Records excerpted from a collection
+--

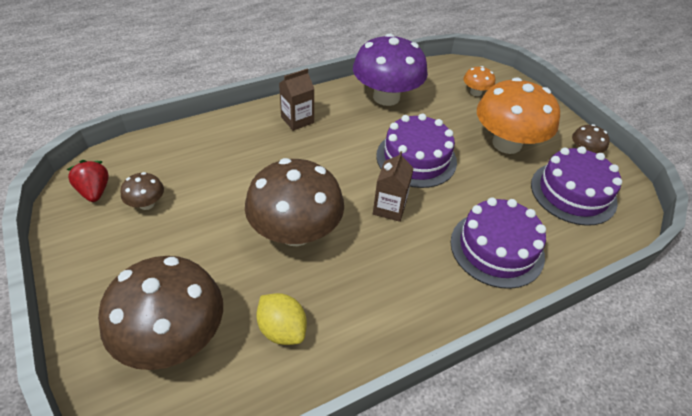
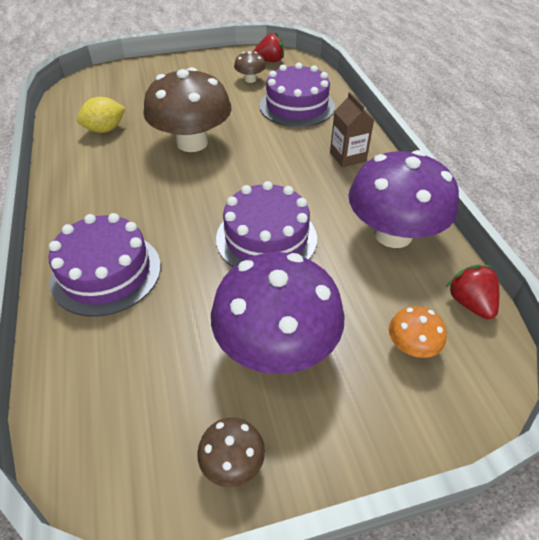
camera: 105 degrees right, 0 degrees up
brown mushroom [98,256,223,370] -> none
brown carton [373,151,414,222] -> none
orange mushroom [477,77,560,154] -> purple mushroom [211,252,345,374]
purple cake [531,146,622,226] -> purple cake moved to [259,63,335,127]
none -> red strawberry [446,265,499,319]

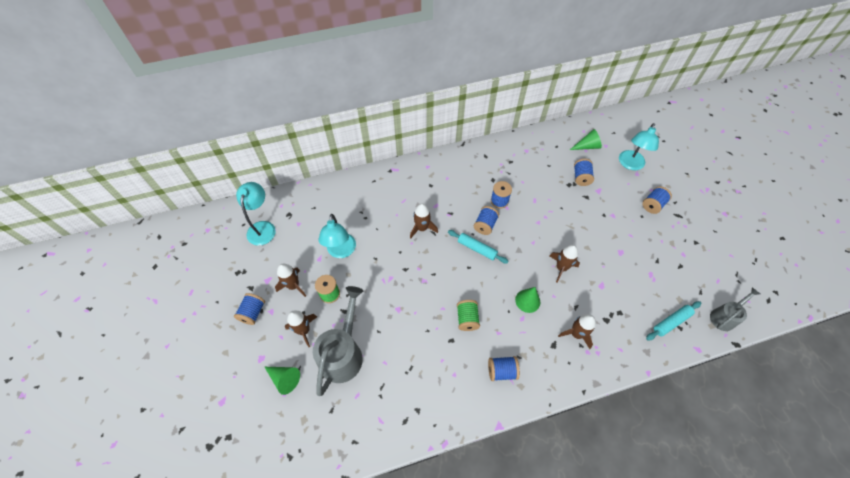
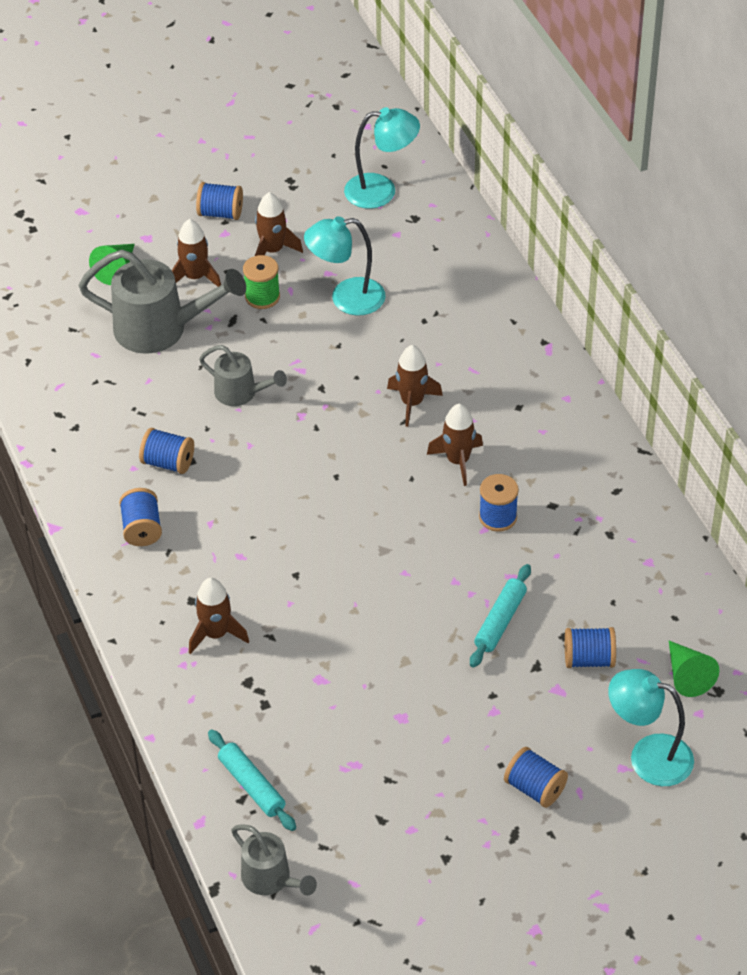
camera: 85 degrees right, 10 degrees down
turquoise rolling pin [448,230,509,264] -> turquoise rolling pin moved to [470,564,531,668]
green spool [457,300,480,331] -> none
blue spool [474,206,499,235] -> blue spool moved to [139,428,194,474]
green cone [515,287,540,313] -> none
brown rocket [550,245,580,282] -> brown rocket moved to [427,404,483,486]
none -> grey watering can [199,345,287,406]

+--

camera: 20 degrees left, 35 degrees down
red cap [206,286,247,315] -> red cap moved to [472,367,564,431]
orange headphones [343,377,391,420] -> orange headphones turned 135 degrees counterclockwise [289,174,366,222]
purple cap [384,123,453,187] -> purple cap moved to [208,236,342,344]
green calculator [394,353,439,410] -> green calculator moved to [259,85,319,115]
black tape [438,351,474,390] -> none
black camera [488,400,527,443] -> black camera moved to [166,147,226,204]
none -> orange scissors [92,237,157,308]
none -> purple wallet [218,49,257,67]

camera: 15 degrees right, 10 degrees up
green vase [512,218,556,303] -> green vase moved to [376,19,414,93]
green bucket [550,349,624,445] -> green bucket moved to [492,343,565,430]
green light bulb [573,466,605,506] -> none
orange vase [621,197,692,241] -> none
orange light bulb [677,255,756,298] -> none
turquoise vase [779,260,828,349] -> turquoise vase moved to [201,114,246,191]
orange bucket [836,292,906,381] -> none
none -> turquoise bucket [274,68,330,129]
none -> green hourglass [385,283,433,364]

+--

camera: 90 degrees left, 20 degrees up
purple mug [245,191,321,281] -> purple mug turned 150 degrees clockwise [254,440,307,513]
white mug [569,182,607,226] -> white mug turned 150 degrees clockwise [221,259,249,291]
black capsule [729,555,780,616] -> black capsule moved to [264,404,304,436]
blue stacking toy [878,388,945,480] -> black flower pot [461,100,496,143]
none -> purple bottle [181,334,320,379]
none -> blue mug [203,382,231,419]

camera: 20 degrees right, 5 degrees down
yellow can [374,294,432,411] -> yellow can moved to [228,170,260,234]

+--

Repeat exactly the lines above from the one with "black capsule [729,555,780,616]" up to and including the one with "yellow can [374,294,432,411]". No other line belongs in the reply.

• **WRITTEN SOLUTION**
black capsule [729,555,780,616] -> black capsule moved to [264,404,304,436]
blue stacking toy [878,388,945,480] -> black flower pot [461,100,496,143]
none -> purple bottle [181,334,320,379]
none -> blue mug [203,382,231,419]

camera: 20 degrees right, 5 degrees down
yellow can [374,294,432,411] -> yellow can moved to [228,170,260,234]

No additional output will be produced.